## [TASK STATEMENT]
Please report how many lines in the records below contain the word "middle", giving only that number.

-.-.-

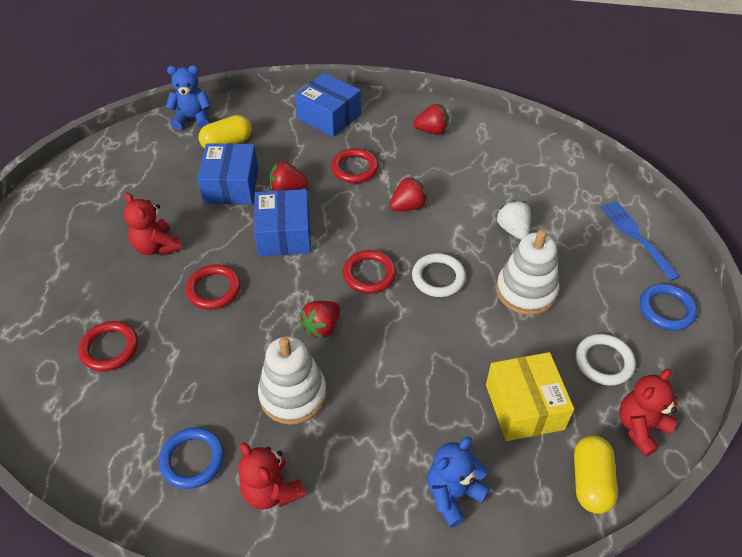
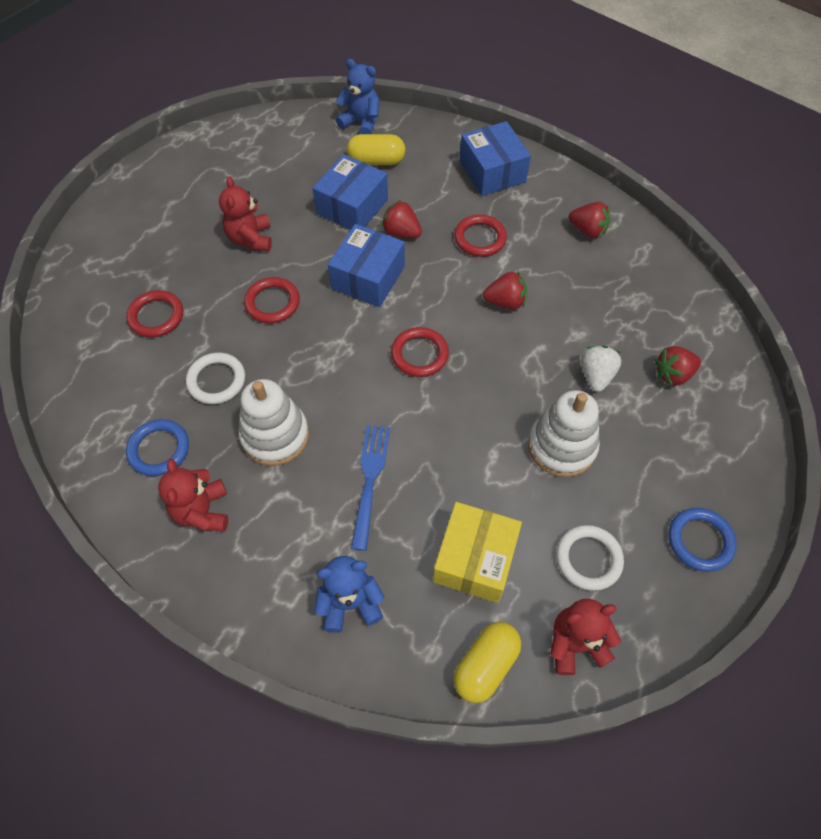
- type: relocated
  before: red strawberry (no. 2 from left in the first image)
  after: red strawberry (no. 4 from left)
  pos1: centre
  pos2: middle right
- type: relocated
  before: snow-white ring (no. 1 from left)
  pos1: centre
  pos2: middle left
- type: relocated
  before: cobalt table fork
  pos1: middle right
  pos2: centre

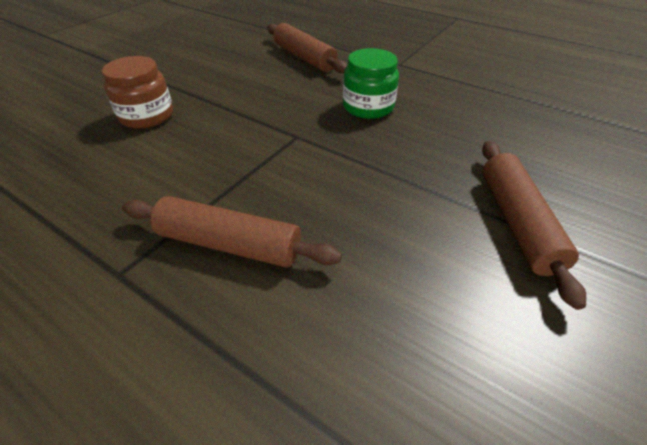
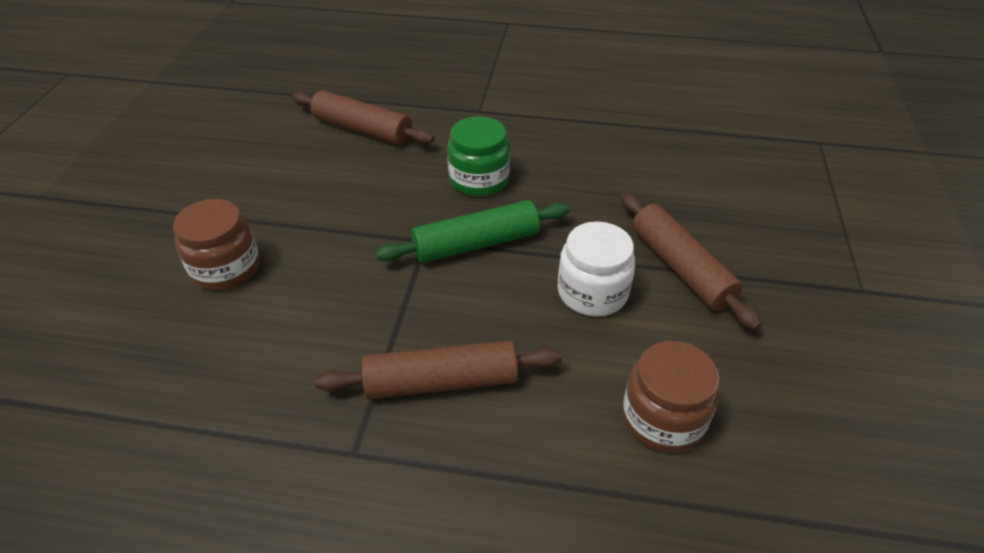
- type: appeared
  after: leaf-green dough roller
  pos2: centre
- type: appeared
  after: snow-white jam jar
  pos2: centre
- type: appeared
  after: brown jam jar (no. 2 from left)
  pos2: bottom right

-.-.-

## [EXPECTED ANSWER]
3